● PROBLEM
List every line in the records that contains the string "kern". Case counts.
** Start ENTRIES PROVIDED **
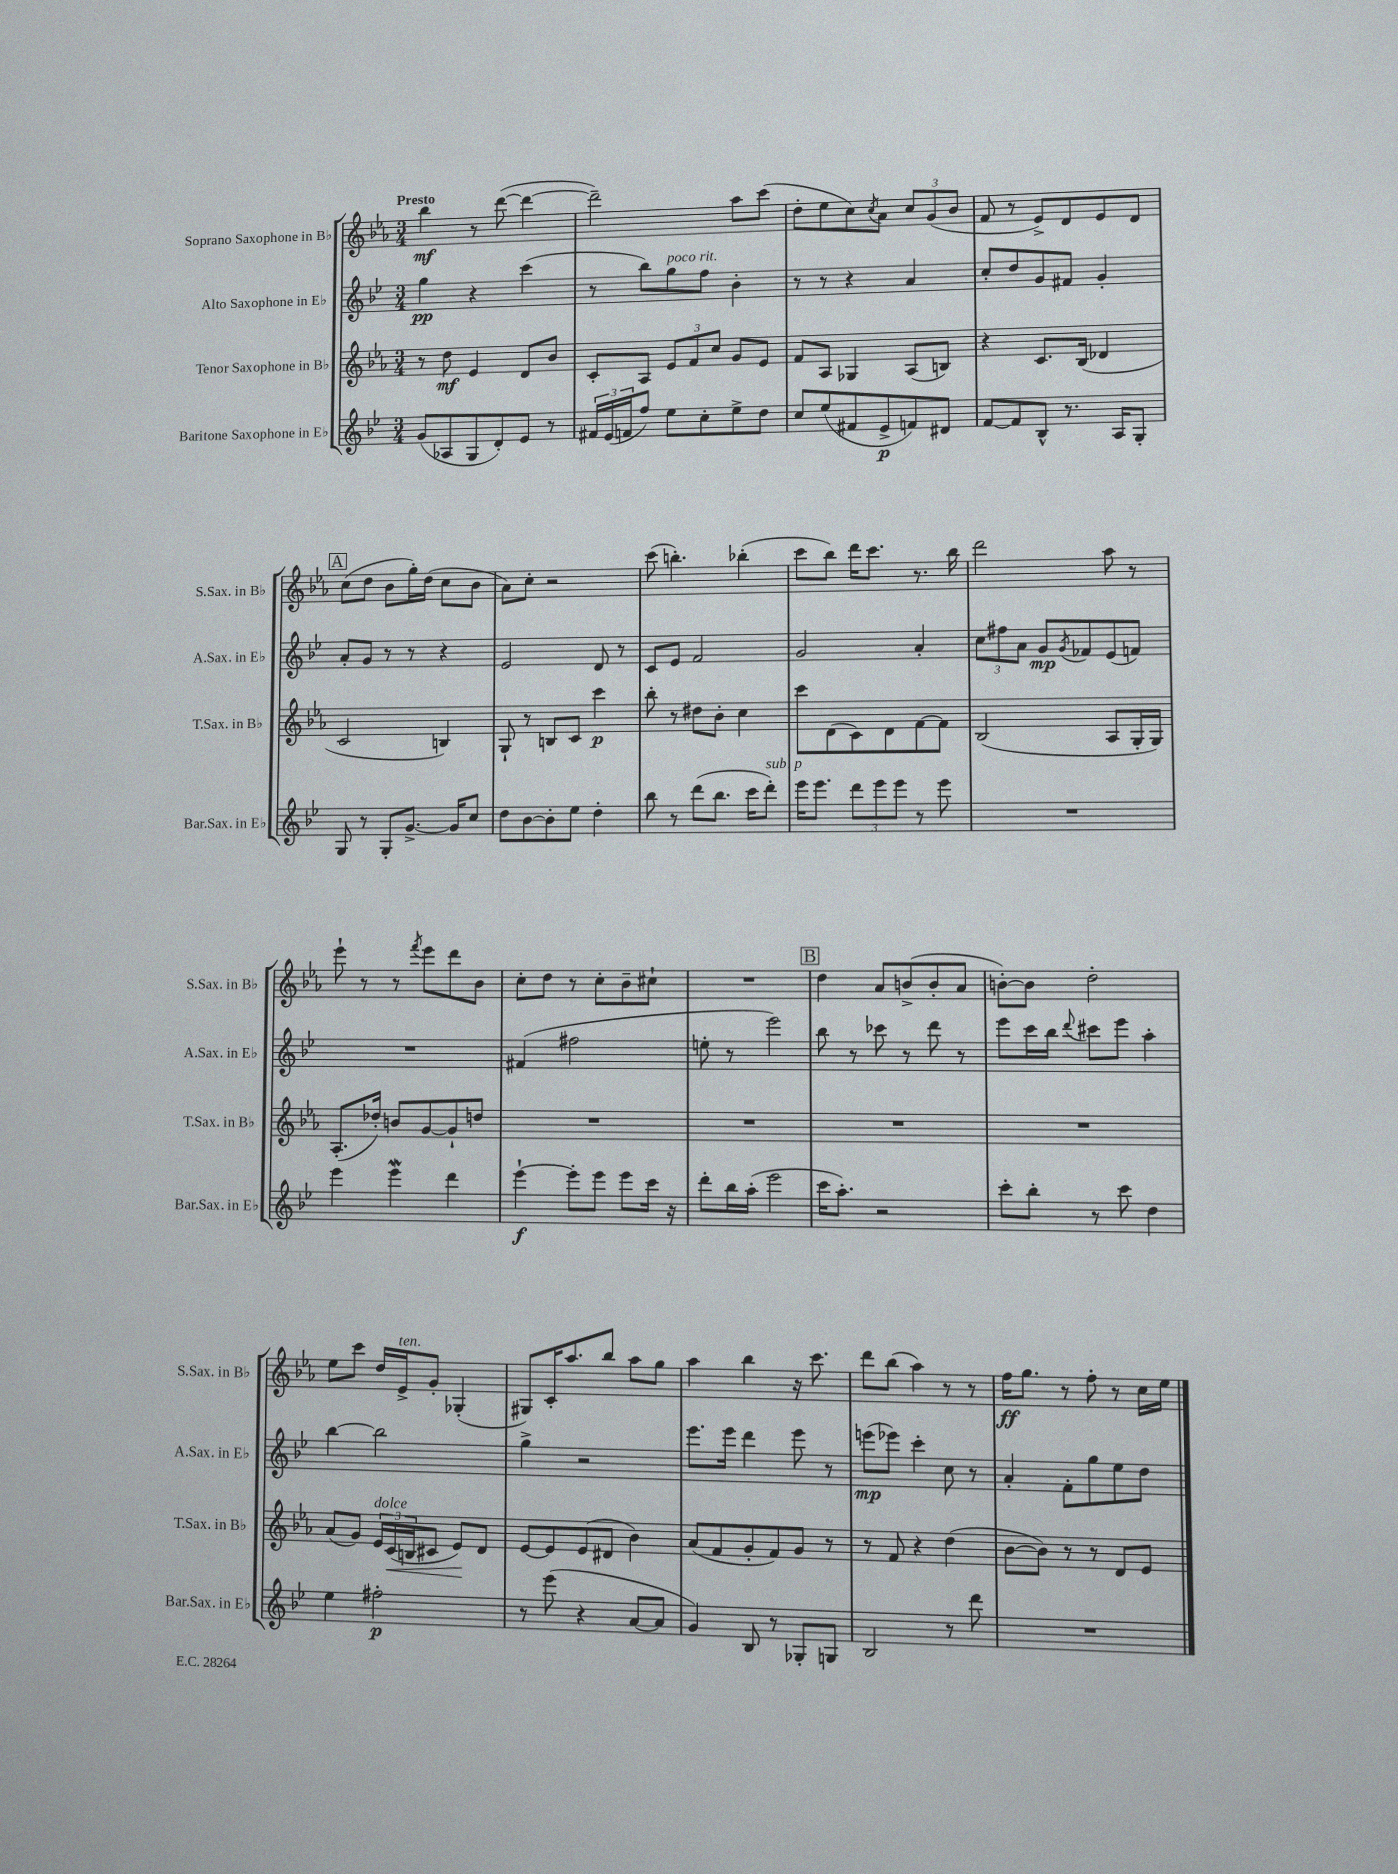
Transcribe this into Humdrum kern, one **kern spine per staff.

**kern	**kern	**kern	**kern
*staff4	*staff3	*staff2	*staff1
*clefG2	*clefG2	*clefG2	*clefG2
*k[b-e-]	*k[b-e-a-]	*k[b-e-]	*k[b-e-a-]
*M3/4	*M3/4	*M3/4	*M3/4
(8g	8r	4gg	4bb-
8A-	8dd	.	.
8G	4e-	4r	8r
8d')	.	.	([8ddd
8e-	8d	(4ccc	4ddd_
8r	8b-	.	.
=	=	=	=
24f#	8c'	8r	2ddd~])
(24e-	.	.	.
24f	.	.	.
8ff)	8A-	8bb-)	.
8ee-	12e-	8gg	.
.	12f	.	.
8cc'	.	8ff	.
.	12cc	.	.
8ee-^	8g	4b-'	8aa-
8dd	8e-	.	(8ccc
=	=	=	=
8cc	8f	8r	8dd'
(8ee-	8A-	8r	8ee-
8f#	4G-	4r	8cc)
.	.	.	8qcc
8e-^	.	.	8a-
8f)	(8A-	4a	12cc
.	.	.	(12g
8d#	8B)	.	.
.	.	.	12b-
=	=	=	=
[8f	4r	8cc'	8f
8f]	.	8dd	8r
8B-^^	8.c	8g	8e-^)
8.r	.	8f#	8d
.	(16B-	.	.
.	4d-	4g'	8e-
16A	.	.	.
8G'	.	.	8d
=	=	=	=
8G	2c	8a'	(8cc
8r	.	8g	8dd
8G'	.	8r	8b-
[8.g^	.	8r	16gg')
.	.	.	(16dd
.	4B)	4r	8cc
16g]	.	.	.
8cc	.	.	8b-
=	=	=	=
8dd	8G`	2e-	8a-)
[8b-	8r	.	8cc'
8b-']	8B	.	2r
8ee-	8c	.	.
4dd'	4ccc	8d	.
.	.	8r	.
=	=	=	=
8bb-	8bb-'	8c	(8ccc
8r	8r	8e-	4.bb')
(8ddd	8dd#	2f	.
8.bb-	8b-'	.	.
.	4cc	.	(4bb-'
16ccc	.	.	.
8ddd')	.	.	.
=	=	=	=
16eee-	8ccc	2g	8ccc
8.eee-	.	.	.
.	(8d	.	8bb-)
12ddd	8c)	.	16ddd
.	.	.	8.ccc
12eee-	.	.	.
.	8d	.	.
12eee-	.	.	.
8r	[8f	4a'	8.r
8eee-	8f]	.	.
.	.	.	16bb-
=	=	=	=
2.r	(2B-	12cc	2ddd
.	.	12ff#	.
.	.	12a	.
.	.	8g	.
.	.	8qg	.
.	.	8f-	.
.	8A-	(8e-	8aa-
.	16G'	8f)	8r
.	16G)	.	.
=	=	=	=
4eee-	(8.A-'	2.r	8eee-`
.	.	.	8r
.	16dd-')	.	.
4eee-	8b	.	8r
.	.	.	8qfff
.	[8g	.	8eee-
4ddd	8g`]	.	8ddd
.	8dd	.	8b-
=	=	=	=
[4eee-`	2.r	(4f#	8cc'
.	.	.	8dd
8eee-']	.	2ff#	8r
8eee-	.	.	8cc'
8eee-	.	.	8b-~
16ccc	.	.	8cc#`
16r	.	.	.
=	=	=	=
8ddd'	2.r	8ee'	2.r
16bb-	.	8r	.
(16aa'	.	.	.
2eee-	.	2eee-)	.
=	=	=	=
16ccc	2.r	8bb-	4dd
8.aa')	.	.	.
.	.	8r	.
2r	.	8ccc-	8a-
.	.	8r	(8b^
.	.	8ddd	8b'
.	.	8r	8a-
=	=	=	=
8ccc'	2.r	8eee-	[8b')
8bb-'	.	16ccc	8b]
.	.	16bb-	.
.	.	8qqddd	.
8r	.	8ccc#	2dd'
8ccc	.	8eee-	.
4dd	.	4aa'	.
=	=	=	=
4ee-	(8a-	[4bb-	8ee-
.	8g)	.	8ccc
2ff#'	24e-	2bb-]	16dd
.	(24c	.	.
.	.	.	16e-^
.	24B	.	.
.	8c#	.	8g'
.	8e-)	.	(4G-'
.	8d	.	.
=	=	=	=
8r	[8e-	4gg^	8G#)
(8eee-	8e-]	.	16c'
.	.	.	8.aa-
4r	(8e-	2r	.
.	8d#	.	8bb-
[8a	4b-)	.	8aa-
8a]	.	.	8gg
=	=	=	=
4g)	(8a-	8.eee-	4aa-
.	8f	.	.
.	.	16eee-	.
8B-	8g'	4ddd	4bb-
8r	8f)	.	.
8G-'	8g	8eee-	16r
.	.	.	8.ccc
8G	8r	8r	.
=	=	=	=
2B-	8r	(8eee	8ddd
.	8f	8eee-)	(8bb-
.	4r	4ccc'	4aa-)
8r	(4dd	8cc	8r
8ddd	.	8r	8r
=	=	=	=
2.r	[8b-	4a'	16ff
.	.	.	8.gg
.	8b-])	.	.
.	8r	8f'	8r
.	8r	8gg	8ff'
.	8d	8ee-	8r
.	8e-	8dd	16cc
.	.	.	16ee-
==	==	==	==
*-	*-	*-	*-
** End ENTRIES PROVIDED **
● EXPECTED ANSWER
Transcribe this into Humdrum kern, one **kern spine per staff.
**kern	**kern	**kern	**kern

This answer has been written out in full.